■ **ABOUT THIS EXERCISE**: All of the data is to be printed exactly, though the images must be left off.

##########

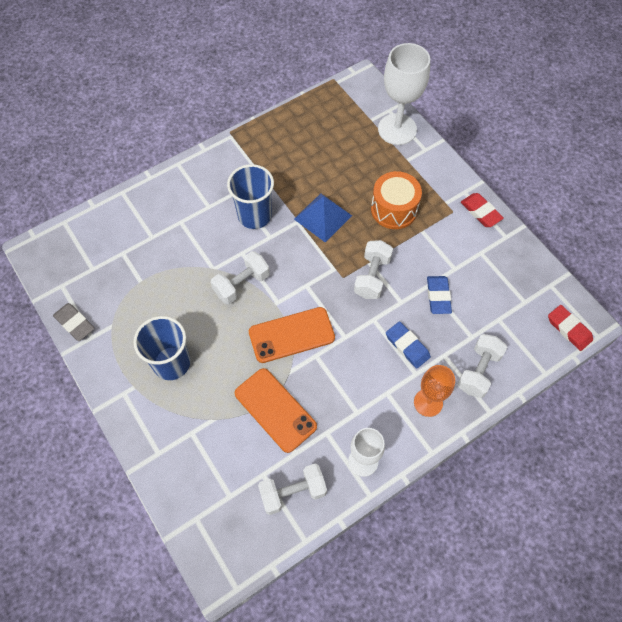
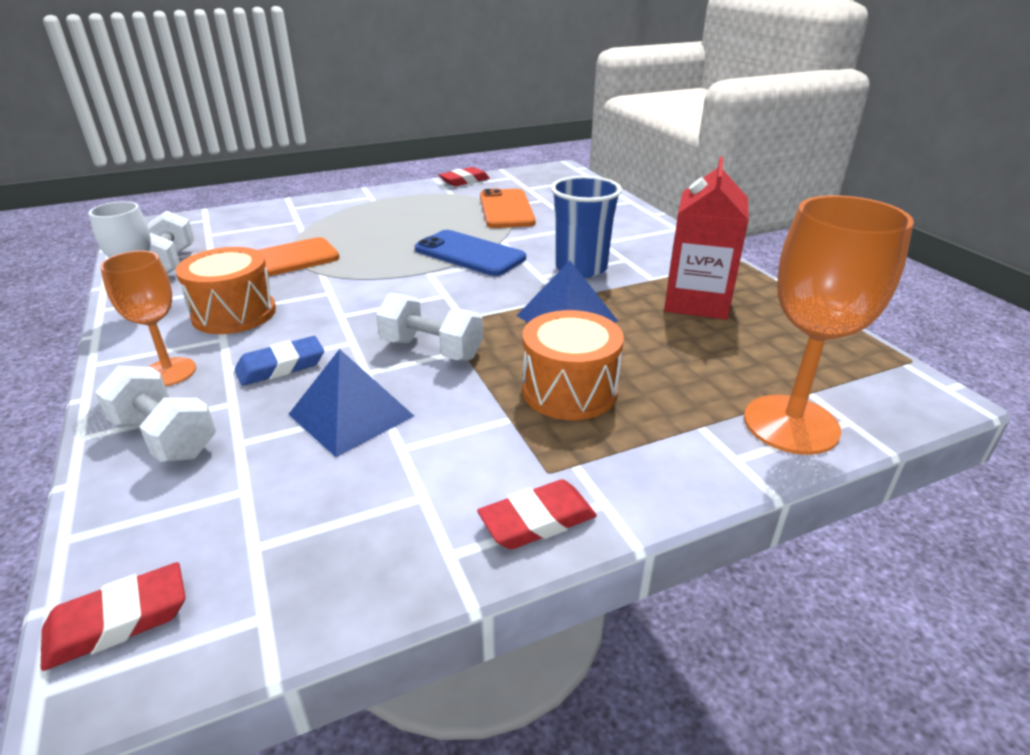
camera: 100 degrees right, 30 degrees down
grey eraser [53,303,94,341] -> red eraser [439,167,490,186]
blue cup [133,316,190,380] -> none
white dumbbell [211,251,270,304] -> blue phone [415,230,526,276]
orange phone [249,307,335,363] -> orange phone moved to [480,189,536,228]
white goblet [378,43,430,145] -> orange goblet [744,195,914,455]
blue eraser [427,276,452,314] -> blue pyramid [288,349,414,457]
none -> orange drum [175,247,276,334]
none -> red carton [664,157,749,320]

##########

■ **WRITTEN ANSWER**:
camera: 100 degrees right, 30 degrees down
grey eraser [53,303,94,341] -> red eraser [439,167,490,186]
blue cup [133,316,190,380] -> none
white dumbbell [211,251,270,304] -> blue phone [415,230,526,276]
orange phone [249,307,335,363] -> orange phone moved to [480,189,536,228]
white goblet [378,43,430,145] -> orange goblet [744,195,914,455]
blue eraser [427,276,452,314] -> blue pyramid [288,349,414,457]
none -> orange drum [175,247,276,334]
none -> red carton [664,157,749,320]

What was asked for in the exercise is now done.